------ Exercise input ------

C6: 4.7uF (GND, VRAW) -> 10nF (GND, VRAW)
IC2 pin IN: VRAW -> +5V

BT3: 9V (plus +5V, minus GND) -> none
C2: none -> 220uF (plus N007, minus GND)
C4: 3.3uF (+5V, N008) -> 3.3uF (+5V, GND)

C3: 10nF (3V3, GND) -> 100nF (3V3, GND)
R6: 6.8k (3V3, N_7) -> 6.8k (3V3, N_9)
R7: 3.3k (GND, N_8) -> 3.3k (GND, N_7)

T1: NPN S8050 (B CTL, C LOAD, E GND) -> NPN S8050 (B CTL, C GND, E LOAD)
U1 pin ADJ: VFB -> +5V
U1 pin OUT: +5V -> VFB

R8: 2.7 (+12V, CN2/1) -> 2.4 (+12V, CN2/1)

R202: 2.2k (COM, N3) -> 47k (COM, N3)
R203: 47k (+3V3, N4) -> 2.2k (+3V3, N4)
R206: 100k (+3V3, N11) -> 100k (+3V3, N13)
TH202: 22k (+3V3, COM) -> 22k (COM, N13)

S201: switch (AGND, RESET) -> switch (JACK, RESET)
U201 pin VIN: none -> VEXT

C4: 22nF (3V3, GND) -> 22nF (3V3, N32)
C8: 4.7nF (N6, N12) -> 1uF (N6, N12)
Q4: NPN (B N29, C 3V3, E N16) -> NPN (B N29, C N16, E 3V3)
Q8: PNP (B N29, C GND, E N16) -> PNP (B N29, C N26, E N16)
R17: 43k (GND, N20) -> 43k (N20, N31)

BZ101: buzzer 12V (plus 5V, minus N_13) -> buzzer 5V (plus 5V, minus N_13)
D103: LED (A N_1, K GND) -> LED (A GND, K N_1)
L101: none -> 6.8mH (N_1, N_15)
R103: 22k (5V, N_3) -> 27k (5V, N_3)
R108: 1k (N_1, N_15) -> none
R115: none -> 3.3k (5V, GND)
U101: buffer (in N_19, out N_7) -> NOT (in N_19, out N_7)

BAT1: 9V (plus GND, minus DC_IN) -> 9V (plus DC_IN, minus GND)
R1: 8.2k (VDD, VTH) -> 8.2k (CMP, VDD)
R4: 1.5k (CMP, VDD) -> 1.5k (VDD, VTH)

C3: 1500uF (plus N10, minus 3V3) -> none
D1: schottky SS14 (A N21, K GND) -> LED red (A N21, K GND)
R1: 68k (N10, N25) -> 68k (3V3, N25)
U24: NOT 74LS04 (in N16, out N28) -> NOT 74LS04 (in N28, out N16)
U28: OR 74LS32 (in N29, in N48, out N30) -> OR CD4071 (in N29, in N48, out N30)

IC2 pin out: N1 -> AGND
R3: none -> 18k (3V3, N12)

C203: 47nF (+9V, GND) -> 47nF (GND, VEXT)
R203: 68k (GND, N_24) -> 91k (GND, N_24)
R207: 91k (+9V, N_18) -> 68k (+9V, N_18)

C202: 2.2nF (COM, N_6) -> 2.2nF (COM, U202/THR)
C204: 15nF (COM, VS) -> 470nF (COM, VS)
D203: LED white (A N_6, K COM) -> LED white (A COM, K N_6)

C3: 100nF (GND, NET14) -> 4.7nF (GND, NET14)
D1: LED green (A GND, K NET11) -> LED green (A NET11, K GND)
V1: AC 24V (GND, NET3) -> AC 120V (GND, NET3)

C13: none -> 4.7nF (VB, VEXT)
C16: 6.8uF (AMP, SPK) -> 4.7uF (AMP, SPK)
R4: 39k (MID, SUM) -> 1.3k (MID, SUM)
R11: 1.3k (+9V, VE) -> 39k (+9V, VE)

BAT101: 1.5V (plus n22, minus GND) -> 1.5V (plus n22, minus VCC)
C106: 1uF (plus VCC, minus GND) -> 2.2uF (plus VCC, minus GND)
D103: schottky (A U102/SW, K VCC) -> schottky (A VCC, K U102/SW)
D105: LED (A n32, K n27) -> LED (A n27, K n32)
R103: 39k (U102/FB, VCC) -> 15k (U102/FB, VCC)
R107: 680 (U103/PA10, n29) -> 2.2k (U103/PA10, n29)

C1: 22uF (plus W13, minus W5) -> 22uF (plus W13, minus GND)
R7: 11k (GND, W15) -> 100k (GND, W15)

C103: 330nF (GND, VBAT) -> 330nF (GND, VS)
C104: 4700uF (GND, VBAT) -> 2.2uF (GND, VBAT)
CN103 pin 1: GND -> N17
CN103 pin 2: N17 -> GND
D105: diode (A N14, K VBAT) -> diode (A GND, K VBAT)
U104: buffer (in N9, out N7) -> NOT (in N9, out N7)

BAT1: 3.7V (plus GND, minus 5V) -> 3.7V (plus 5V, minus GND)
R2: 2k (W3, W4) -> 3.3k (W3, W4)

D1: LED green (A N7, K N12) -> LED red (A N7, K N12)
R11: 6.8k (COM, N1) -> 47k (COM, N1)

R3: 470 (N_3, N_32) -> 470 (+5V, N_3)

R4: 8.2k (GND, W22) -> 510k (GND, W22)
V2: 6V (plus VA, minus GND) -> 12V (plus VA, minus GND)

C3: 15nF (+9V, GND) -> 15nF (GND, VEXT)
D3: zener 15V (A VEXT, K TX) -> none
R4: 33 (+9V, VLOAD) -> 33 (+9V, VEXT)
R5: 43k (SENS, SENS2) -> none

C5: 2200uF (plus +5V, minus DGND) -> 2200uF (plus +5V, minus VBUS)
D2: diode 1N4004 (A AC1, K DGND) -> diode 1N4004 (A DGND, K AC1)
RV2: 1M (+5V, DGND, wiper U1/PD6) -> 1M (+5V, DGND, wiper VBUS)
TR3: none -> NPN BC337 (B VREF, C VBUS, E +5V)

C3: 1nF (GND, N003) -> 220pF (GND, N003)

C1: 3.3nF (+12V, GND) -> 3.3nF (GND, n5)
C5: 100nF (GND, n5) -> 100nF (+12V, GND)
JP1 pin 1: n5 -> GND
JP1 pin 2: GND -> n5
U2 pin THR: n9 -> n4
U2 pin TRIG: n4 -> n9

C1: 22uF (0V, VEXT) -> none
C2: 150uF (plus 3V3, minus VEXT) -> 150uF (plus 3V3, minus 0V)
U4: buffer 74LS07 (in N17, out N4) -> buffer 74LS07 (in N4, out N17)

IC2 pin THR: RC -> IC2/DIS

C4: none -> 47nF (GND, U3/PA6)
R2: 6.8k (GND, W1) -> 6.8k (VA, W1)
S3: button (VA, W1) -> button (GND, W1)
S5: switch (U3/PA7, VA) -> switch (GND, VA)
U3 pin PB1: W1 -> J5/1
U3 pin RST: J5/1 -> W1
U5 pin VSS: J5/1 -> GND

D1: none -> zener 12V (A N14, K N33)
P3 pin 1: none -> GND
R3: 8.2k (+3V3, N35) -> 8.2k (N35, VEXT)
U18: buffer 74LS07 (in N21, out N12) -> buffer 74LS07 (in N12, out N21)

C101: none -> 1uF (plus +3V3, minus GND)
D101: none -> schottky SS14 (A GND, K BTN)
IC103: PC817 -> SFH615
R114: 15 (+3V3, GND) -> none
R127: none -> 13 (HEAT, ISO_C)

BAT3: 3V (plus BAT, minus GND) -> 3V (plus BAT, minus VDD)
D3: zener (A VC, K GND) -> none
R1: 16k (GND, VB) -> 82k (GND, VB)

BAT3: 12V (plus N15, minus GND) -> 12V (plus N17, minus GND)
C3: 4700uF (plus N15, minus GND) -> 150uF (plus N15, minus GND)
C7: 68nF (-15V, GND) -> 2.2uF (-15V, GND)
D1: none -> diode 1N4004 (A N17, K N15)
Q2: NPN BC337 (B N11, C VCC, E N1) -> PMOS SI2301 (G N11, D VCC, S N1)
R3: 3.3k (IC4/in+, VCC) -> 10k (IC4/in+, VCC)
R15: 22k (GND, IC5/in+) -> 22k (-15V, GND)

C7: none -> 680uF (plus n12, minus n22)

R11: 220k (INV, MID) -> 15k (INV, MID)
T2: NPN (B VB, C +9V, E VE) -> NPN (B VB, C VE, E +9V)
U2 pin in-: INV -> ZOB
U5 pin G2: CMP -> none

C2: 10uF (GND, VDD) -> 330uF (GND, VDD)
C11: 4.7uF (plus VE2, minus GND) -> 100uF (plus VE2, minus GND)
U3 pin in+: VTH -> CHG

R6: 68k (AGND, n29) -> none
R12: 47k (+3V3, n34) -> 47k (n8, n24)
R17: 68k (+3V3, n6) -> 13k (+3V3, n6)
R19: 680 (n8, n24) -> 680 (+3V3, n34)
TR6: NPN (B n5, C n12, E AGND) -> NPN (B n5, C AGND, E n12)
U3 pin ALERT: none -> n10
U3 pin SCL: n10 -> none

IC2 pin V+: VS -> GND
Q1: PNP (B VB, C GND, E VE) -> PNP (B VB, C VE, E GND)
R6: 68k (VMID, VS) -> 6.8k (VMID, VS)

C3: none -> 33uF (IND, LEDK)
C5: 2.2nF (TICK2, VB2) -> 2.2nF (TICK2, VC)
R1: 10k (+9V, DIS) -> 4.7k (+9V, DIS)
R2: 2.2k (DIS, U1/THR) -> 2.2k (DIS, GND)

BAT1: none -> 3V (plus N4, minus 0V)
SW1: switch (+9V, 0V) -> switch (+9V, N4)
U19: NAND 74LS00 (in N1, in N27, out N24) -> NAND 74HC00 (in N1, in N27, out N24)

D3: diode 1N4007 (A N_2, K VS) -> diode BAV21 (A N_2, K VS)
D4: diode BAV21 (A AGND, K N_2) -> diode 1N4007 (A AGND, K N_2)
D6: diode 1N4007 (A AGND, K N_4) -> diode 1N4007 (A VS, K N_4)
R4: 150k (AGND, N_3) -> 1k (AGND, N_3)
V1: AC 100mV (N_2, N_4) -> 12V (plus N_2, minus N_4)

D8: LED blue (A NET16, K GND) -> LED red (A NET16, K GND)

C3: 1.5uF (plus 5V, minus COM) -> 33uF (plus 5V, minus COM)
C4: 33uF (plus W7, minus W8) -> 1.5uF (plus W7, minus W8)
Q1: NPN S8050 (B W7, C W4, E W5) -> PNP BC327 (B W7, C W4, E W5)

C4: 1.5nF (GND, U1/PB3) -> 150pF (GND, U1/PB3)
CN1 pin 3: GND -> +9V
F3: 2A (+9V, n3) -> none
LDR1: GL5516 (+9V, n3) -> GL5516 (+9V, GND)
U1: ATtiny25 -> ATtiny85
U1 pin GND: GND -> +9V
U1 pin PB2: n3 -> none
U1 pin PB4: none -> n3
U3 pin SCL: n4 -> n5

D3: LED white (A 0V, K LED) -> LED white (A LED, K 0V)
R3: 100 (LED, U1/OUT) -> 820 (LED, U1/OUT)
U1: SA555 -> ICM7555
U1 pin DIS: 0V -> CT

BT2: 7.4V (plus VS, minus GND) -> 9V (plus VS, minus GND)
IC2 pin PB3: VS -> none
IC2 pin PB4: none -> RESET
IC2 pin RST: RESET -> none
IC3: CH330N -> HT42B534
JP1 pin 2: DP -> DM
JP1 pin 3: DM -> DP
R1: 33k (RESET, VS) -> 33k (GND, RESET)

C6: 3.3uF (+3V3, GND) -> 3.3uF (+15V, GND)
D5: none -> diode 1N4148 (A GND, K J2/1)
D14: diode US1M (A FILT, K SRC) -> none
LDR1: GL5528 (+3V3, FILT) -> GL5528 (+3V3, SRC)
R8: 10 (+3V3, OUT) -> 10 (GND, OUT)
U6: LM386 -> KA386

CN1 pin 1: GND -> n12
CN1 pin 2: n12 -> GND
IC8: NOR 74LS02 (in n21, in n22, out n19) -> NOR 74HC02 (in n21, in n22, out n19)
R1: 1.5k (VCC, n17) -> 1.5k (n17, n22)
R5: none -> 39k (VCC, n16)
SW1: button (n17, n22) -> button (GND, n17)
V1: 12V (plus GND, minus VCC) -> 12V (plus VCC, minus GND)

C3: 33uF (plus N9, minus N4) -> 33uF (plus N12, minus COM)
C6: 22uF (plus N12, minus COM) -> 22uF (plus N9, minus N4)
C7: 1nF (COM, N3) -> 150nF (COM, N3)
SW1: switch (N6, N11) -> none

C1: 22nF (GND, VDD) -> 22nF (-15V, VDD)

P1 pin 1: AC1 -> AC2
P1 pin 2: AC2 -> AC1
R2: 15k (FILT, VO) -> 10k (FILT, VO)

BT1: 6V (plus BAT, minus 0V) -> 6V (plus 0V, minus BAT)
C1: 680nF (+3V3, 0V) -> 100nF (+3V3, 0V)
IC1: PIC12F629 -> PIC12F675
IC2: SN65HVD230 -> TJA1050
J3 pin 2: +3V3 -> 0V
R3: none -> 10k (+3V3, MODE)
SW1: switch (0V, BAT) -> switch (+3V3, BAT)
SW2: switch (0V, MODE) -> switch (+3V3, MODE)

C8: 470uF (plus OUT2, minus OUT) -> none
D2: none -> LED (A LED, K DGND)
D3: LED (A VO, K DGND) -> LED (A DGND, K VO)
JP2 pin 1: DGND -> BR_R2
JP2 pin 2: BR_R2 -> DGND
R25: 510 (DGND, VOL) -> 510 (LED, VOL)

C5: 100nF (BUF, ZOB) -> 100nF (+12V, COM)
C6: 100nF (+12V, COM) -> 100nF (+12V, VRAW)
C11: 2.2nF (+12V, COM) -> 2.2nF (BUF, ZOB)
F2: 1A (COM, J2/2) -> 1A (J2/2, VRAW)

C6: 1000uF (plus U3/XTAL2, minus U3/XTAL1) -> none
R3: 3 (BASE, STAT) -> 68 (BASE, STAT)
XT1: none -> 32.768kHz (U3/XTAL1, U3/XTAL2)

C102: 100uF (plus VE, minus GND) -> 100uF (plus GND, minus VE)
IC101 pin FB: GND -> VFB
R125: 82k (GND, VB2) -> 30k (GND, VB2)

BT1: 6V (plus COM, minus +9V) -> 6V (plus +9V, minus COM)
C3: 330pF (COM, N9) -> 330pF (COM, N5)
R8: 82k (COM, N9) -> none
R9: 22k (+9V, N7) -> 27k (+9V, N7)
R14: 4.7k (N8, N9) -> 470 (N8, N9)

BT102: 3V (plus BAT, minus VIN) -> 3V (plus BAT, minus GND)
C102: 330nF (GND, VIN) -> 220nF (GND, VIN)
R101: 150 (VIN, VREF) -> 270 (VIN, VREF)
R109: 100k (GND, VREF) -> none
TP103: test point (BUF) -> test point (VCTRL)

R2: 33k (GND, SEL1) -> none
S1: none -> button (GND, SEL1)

------

Retype the portion of the data above that starts on the line with "D14: diode US1M (A FILT, K SRC) -> none" and finishes on the line with "D2: none -> LED (A LED, K DGND)", including both of those lines.

## [Response to the exercise]
D14: diode US1M (A FILT, K SRC) -> none
LDR1: GL5528 (+3V3, FILT) -> GL5528 (+3V3, SRC)
R8: 10 (+3V3, OUT) -> 10 (GND, OUT)
U6: LM386 -> KA386

CN1 pin 1: GND -> n12
CN1 pin 2: n12 -> GND
IC8: NOR 74LS02 (in n21, in n22, out n19) -> NOR 74HC02 (in n21, in n22, out n19)
R1: 1.5k (VCC, n17) -> 1.5k (n17, n22)
R5: none -> 39k (VCC, n16)
SW1: button (n17, n22) -> button (GND, n17)
V1: 12V (plus GND, minus VCC) -> 12V (plus VCC, minus GND)

C3: 33uF (plus N9, minus N4) -> 33uF (plus N12, minus COM)
C6: 22uF (plus N12, minus COM) -> 22uF (plus N9, minus N4)
C7: 1nF (COM, N3) -> 150nF (COM, N3)
SW1: switch (N6, N11) -> none

C1: 22nF (GND, VDD) -> 22nF (-15V, VDD)

P1 pin 1: AC1 -> AC2
P1 pin 2: AC2 -> AC1
R2: 15k (FILT, VO) -> 10k (FILT, VO)

BT1: 6V (plus BAT, minus 0V) -> 6V (plus 0V, minus BAT)
C1: 680nF (+3V3, 0V) -> 100nF (+3V3, 0V)
IC1: PIC12F629 -> PIC12F675
IC2: SN65HVD230 -> TJA1050
J3 pin 2: +3V3 -> 0V
R3: none -> 10k (+3V3, MODE)
SW1: switch (0V, BAT) -> switch (+3V3, BAT)
SW2: switch (0V, MODE) -> switch (+3V3, MODE)

C8: 470uF (plus OUT2, minus OUT) -> none
D2: none -> LED (A LED, K DGND)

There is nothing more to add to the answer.